Exercise requirements -> Nothing but a verbatim copy of the data, minus the images, should be returned.

Exercise materials ->
════════════════════
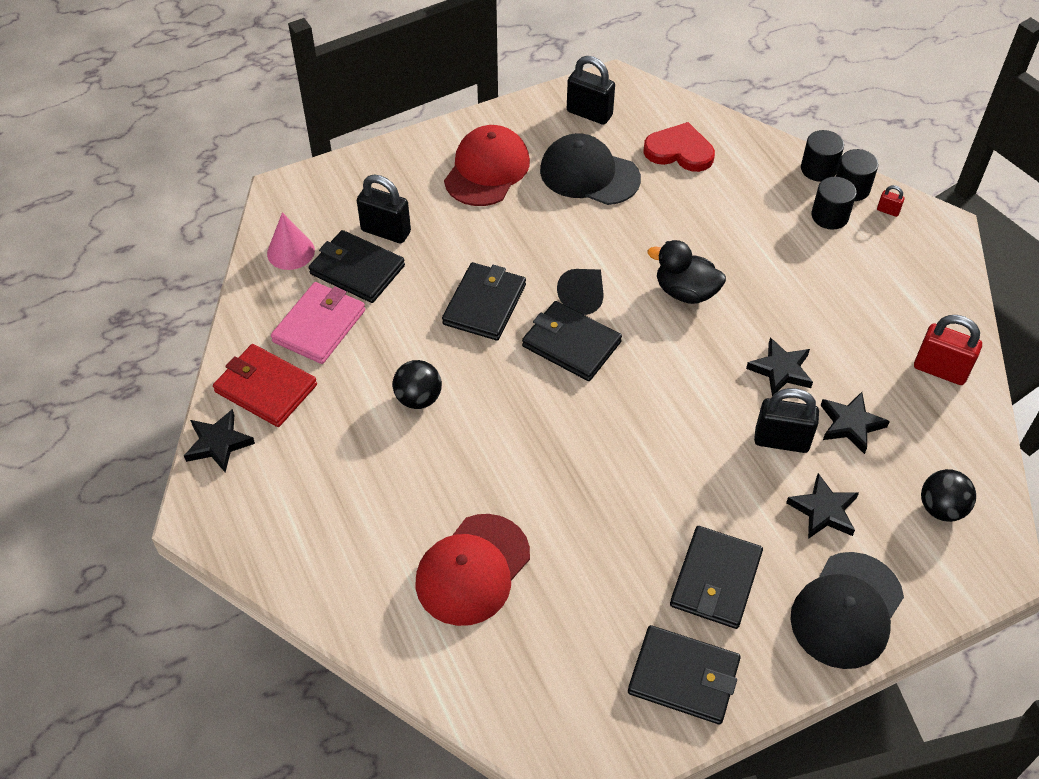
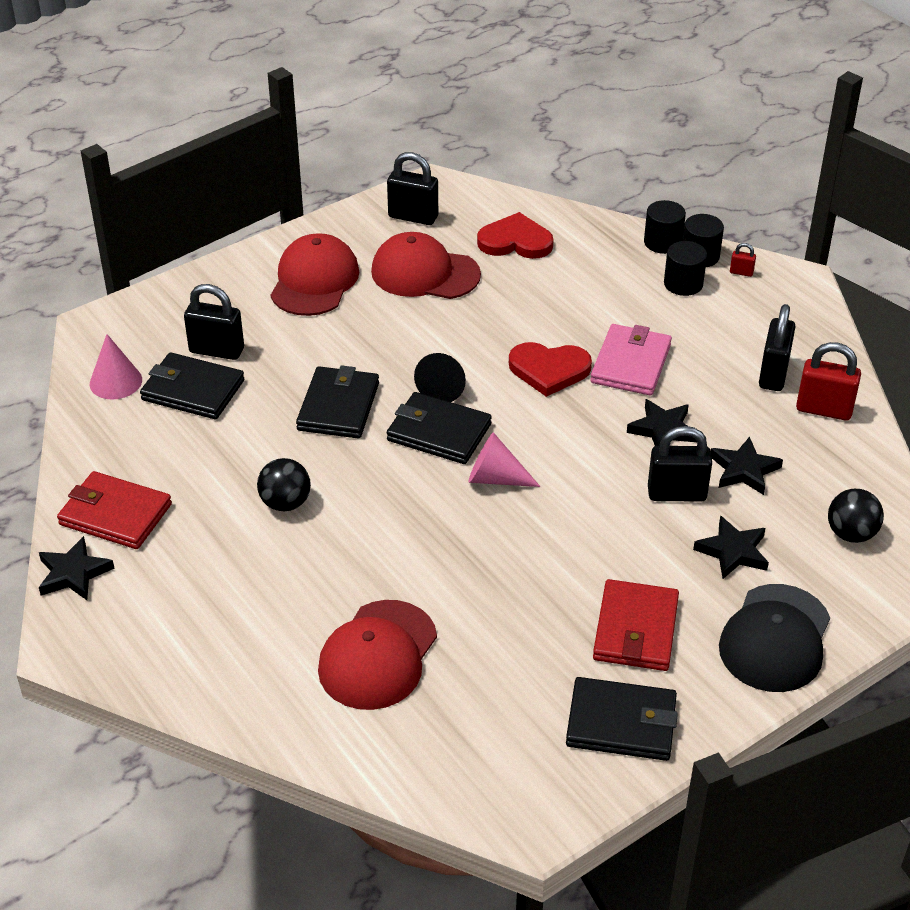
camera: 10 degrees left, 10 degrees down
(319, 326) = (162, 448): pink wallet -> pink wallet (631, 363)
(589, 174) = (425, 273): black cap -> red cap
(614, 400) = (495, 478): none -> pink cone
(685, 292) = (549, 370): black duck -> red heart
(715, 580) = (635, 629): black wallet -> red wallet
(898, 325) = (773, 374): none -> black padlock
════════════════════
Exercise result ->
camera: 10 degrees left, 10 degrees down
(319, 326) = (162, 448): pink wallet -> pink wallet (631, 363)
(589, 174) = (425, 273): black cap -> red cap
(614, 400) = (495, 478): none -> pink cone
(685, 292) = (549, 370): black duck -> red heart
(715, 580) = (635, 629): black wallet -> red wallet
(898, 325) = (773, 374): none -> black padlock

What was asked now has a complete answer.